Exercise: Look for "none -> orange goblet [339,178,366,237]" in the entries below. Then write out exactly the line that holds it and every line after it, to the last, and nothing else.

Provided records:
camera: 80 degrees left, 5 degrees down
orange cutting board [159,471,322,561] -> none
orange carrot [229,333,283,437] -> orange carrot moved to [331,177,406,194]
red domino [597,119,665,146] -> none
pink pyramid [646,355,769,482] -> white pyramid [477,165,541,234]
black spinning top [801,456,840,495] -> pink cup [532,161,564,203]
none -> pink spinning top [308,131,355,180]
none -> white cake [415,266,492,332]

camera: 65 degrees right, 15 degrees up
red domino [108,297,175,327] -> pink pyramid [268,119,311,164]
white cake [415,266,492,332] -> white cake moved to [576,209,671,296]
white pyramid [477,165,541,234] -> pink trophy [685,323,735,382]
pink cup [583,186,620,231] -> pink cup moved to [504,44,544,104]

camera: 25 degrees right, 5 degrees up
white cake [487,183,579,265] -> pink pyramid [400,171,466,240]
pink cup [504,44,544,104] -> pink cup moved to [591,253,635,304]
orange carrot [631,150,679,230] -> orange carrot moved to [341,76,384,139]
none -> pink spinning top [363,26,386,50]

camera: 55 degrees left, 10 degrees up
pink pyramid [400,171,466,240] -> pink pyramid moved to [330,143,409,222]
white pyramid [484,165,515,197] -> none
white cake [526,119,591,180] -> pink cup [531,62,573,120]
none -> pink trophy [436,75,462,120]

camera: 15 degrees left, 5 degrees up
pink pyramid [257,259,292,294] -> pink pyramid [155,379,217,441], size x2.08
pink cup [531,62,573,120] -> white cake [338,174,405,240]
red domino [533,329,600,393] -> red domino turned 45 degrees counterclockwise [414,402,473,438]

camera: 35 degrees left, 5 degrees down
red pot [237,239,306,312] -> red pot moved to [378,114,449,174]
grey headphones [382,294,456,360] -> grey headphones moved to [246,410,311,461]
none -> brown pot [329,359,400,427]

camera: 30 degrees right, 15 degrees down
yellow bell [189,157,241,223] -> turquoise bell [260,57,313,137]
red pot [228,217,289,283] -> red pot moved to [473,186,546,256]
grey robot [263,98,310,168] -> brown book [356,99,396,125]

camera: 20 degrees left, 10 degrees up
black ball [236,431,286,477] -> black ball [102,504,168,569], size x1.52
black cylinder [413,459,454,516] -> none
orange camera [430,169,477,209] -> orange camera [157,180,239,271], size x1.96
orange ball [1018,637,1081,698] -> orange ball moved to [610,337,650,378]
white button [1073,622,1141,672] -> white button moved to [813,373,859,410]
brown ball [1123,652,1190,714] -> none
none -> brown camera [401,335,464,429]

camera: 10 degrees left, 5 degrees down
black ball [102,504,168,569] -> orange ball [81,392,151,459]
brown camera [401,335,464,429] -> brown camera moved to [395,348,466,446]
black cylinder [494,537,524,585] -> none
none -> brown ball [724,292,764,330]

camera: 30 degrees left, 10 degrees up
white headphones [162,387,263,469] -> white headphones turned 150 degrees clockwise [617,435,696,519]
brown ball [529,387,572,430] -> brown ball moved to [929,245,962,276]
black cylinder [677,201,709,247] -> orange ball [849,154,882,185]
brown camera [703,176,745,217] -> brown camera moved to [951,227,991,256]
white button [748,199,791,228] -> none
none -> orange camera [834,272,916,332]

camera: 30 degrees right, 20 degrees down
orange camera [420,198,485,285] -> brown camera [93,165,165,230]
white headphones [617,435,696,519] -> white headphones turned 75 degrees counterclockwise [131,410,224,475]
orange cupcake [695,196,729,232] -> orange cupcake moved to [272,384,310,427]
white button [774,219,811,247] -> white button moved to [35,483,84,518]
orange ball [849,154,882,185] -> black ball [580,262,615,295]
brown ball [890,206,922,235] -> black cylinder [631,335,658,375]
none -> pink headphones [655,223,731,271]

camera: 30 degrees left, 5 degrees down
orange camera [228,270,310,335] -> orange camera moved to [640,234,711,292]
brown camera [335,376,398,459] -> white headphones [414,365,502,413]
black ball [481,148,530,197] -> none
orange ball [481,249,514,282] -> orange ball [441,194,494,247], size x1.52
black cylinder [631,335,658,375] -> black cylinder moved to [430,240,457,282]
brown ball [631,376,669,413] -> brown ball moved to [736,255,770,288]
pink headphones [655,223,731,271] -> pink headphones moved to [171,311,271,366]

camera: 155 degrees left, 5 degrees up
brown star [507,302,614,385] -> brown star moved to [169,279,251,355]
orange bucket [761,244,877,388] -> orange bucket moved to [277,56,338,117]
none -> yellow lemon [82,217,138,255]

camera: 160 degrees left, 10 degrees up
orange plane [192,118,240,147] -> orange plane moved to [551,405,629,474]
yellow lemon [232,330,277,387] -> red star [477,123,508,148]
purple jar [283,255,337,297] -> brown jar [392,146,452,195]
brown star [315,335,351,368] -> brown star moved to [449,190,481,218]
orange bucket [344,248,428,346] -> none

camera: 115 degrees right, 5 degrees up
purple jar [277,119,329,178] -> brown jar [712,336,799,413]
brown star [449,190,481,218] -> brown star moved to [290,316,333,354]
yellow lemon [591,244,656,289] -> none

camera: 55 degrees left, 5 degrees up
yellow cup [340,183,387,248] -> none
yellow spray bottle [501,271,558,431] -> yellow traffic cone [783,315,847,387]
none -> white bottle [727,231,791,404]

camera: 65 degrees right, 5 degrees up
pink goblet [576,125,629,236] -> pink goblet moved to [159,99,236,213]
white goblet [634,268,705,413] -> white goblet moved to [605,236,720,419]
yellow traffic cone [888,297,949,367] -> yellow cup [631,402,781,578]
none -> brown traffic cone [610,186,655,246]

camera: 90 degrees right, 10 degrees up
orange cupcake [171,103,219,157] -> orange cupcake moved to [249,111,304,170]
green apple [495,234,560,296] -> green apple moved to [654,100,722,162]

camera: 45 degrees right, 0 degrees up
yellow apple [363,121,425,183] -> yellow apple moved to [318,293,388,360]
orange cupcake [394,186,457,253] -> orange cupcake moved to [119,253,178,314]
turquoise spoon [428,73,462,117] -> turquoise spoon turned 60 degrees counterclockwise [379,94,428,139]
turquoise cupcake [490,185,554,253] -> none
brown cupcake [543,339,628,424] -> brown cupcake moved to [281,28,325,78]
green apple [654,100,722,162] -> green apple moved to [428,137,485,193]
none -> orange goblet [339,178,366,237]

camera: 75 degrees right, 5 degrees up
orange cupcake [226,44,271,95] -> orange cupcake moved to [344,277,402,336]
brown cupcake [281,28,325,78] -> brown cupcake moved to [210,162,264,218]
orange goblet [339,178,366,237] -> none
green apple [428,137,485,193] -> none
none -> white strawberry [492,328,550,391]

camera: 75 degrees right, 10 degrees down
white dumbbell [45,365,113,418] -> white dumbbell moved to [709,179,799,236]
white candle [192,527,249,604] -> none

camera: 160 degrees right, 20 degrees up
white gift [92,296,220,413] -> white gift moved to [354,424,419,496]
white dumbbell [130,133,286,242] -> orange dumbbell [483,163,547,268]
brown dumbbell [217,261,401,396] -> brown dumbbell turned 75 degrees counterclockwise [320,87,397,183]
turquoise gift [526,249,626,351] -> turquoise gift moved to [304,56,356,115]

Exercise result:
none -> orange goblet [339,178,366,237]

camera: 75 degrees right, 5 degrees up
orange cupcake [226,44,271,95] -> orange cupcake moved to [344,277,402,336]
brown cupcake [281,28,325,78] -> brown cupcake moved to [210,162,264,218]
orange goblet [339,178,366,237] -> none
green apple [428,137,485,193] -> none
none -> white strawberry [492,328,550,391]

camera: 75 degrees right, 10 degrees down
white dumbbell [45,365,113,418] -> white dumbbell moved to [709,179,799,236]
white candle [192,527,249,604] -> none

camera: 160 degrees right, 20 degrees up
white gift [92,296,220,413] -> white gift moved to [354,424,419,496]
white dumbbell [130,133,286,242] -> orange dumbbell [483,163,547,268]
brown dumbbell [217,261,401,396] -> brown dumbbell turned 75 degrees counterclockwise [320,87,397,183]
turquoise gift [526,249,626,351] -> turquoise gift moved to [304,56,356,115]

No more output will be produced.